── Material for the task

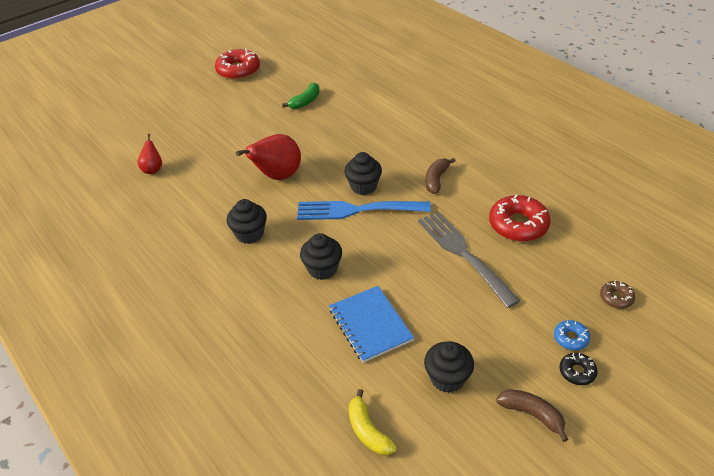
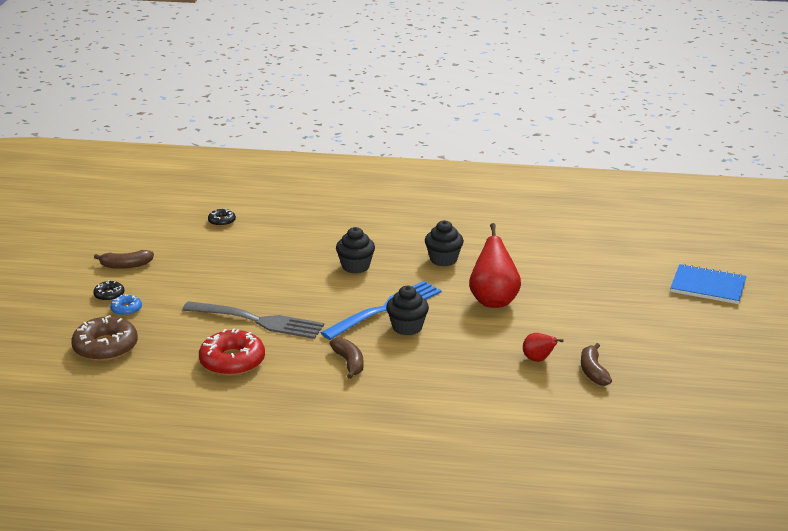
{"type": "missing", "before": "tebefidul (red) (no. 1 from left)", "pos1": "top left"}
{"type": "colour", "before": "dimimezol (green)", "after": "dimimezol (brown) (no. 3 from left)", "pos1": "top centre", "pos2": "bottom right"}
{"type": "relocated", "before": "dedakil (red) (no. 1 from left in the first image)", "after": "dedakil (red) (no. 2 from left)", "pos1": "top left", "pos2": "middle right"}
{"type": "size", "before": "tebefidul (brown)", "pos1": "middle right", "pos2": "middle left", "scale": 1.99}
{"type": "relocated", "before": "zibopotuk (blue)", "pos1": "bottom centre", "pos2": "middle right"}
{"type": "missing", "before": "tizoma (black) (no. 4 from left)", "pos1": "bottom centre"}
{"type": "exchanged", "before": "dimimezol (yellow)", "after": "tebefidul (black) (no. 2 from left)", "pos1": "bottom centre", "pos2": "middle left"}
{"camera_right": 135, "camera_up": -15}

────

An exact copy of every record above is required, with all pictures omitted.

{"type": "missing", "before": "tebefidul (red) (no. 1 from left)", "pos1": "top left"}
{"type": "colour", "before": "dimimezol (green)", "after": "dimimezol (brown) (no. 3 from left)", "pos1": "top centre", "pos2": "bottom right"}
{"type": "relocated", "before": "dedakil (red) (no. 1 from left in the first image)", "after": "dedakil (red) (no. 2 from left)", "pos1": "top left", "pos2": "middle right"}
{"type": "size", "before": "tebefidul (brown)", "pos1": "middle right", "pos2": "middle left", "scale": 1.99}
{"type": "relocated", "before": "zibopotuk (blue)", "pos1": "bottom centre", "pos2": "middle right"}
{"type": "missing", "before": "tizoma (black) (no. 4 from left)", "pos1": "bottom centre"}
{"type": "exchanged", "before": "dimimezol (yellow)", "after": "tebefidul (black) (no. 2 from left)", "pos1": "bottom centre", "pos2": "middle left"}
{"camera_right": 135, "camera_up": -15}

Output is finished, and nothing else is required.